Beginning with the first line of the entries below, quote each line until you reach and include the line with "Someone carried the layer".
(Beginning of THE DATA)
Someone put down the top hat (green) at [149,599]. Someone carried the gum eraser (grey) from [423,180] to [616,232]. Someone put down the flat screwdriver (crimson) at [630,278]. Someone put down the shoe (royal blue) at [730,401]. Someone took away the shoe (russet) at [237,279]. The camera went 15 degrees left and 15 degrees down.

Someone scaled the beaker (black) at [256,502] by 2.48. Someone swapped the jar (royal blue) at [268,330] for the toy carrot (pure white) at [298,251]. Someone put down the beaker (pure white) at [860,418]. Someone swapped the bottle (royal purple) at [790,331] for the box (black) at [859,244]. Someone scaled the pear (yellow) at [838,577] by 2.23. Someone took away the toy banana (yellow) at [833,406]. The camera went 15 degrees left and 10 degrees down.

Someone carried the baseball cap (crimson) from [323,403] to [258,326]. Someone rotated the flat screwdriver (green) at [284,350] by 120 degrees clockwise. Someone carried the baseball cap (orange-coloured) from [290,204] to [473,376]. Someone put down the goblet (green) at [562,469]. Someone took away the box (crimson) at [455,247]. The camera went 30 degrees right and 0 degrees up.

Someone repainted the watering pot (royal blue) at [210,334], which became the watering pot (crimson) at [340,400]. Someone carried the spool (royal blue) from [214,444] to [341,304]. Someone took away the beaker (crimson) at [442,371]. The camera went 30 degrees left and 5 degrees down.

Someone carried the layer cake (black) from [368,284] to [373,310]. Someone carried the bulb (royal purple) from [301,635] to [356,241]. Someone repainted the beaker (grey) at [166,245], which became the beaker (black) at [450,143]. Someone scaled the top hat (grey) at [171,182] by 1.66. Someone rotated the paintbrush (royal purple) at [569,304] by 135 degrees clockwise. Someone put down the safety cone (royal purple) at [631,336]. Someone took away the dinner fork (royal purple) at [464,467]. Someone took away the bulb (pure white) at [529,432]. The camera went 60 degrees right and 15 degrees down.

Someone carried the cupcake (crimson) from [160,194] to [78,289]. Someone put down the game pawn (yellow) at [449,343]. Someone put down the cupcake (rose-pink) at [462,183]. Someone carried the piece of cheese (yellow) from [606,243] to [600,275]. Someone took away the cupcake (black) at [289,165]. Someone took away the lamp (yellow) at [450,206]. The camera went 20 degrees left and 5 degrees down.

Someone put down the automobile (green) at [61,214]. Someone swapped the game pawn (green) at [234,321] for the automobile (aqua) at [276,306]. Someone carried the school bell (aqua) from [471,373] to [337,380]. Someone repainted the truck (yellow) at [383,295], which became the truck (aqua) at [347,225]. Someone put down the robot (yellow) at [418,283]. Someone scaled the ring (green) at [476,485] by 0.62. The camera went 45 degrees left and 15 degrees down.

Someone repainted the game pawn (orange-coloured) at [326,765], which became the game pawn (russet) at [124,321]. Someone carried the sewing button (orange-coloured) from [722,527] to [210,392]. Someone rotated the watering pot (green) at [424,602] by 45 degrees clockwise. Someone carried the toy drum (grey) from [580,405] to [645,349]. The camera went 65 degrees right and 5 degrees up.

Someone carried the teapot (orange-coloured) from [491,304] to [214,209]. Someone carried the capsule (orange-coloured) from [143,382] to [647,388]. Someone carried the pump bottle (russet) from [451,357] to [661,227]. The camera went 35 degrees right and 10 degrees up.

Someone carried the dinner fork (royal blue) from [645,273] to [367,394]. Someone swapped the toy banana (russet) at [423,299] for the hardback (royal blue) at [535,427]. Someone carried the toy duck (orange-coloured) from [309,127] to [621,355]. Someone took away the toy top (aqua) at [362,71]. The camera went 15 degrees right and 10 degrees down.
(End of THE DATA)
- _OUTPUT_:
Someone put down the top hat (green) at [149,599]. Someone carried the gum eraser (grey) from [423,180] to [616,232]. Someone put down the flat screwdriver (crimson) at [630,278]. Someone put down the shoe (royal blue) at [730,401]. Someone took away the shoe (russet) at [237,279]. The camera went 15 degrees left and 15 degrees down.

Someone scaled the beaker (black) at [256,502] by 2.48. Someone swapped the jar (royal blue) at [268,330] for the toy carrot (pure white) at [298,251]. Someone put down the beaker (pure white) at [860,418]. Someone swapped the bottle (royal purple) at [790,331] for the box (black) at [859,244]. Someone scaled the pear (yellow) at [838,577] by 2.23. Someone took away the toy banana (yellow) at [833,406]. The camera went 15 degrees left and 10 degrees down.

Someone carried the baseball cap (crimson) from [323,403] to [258,326]. Someone rotated the flat screwdriver (green) at [284,350] by 120 degrees clockwise. Someone carried the baseball cap (orange-coloured) from [290,204] to [473,376]. Someone put down the goblet (green) at [562,469]. Someone took away the box (crimson) at [455,247]. The camera went 30 degrees right and 0 degrees up.

Someone repainted the watering pot (royal blue) at [210,334], which became the watering pot (crimson) at [340,400]. Someone carried the spool (royal blue) from [214,444] to [341,304]. Someone took away the beaker (crimson) at [442,371]. The camera went 30 degrees left and 5 degrees down.

Someone carried the layer cake (black) from [368,284] to [373,310]. Someone carried the bulb (royal purple) from [301,635] to [356,241]. Someone repainted the beaker (grey) at [166,245], which became the beaker (black) at [450,143]. Someone scaled the top hat (grey) at [171,182] by 1.66. Someone rotated the paintbrush (royal purple) at [569,304] by 135 degrees clockwise. Someone put down the safety cone (royal purple) at [631,336]. Someone took away the dinner fork (royal purple) at [464,467]. Someone took away the bulb (pure white) at [529,432]. The camera went 60 degrees right and 15 degrees down.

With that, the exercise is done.